Records contained in a dataset

--------------------------------

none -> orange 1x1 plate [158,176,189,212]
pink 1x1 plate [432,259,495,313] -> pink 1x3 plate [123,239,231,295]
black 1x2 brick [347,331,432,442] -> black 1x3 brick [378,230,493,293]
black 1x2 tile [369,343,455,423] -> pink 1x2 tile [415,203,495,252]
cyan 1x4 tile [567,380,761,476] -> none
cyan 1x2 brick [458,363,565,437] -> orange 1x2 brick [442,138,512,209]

--------------------------------

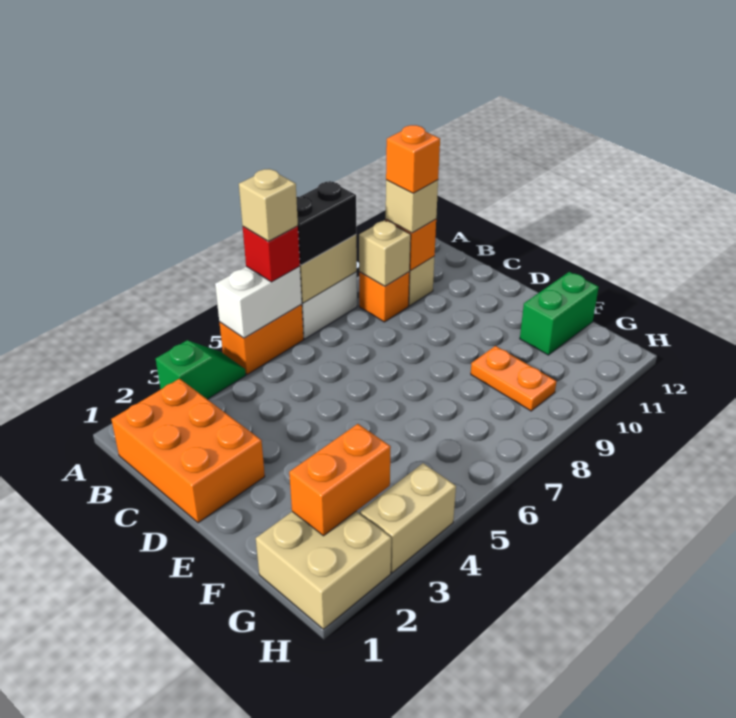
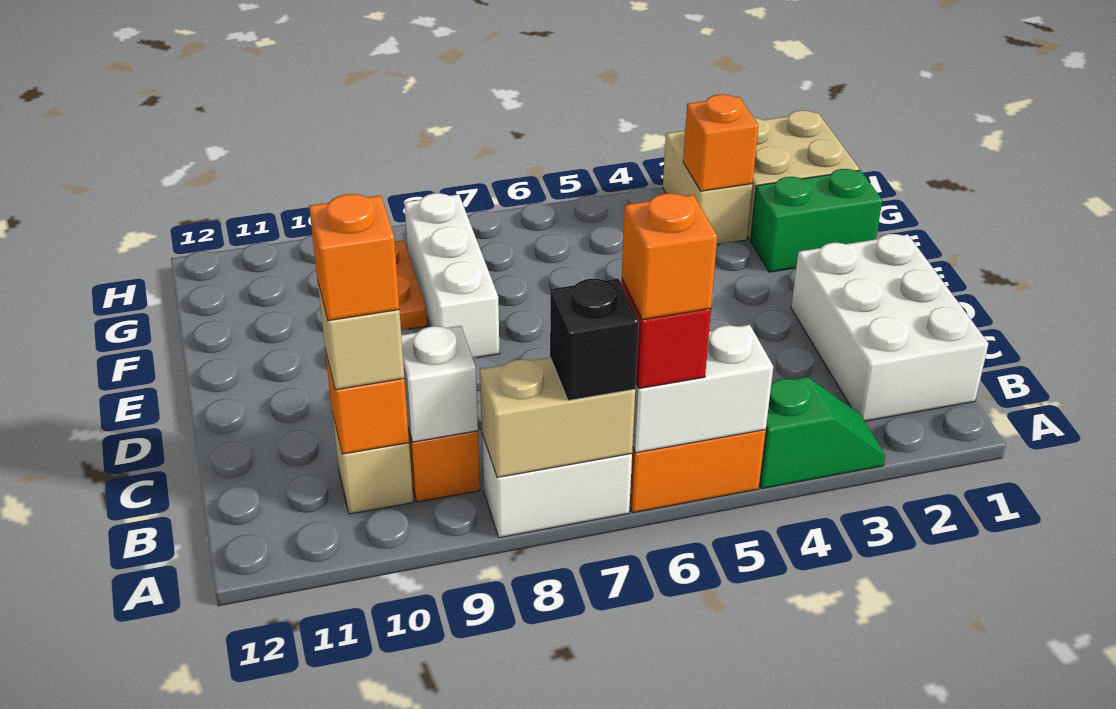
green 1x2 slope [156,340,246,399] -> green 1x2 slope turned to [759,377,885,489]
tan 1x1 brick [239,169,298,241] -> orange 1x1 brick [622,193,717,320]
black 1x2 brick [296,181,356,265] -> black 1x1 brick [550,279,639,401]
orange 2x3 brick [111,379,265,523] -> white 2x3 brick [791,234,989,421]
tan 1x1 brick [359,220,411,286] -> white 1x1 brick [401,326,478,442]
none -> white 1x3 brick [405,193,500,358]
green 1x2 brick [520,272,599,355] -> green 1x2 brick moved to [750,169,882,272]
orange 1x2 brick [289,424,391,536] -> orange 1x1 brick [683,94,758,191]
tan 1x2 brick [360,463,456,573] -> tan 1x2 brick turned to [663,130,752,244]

--------------------------------

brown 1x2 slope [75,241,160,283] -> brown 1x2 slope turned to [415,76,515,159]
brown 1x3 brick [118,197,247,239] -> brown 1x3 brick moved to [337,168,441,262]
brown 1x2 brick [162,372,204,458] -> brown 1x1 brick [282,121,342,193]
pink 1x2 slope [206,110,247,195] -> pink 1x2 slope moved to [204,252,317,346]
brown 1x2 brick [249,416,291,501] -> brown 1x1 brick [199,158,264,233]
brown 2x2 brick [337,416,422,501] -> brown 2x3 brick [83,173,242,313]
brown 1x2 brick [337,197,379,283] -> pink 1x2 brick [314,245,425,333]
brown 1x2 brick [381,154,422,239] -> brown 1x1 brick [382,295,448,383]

--------------------------------

Your objective
Give back exactly the lines above starting at the line where "none -> orange 1x1 plate [158,176,189,212]" appears and ending at the line where "cyan 1x2 brick" appears, both included, with no other lines.

Solution to this task
none -> orange 1x1 plate [158,176,189,212]
pink 1x1 plate [432,259,495,313] -> pink 1x3 plate [123,239,231,295]
black 1x2 brick [347,331,432,442] -> black 1x3 brick [378,230,493,293]
black 1x2 tile [369,343,455,423] -> pink 1x2 tile [415,203,495,252]
cyan 1x4 tile [567,380,761,476] -> none
cyan 1x2 brick [458,363,565,437] -> orange 1x2 brick [442,138,512,209]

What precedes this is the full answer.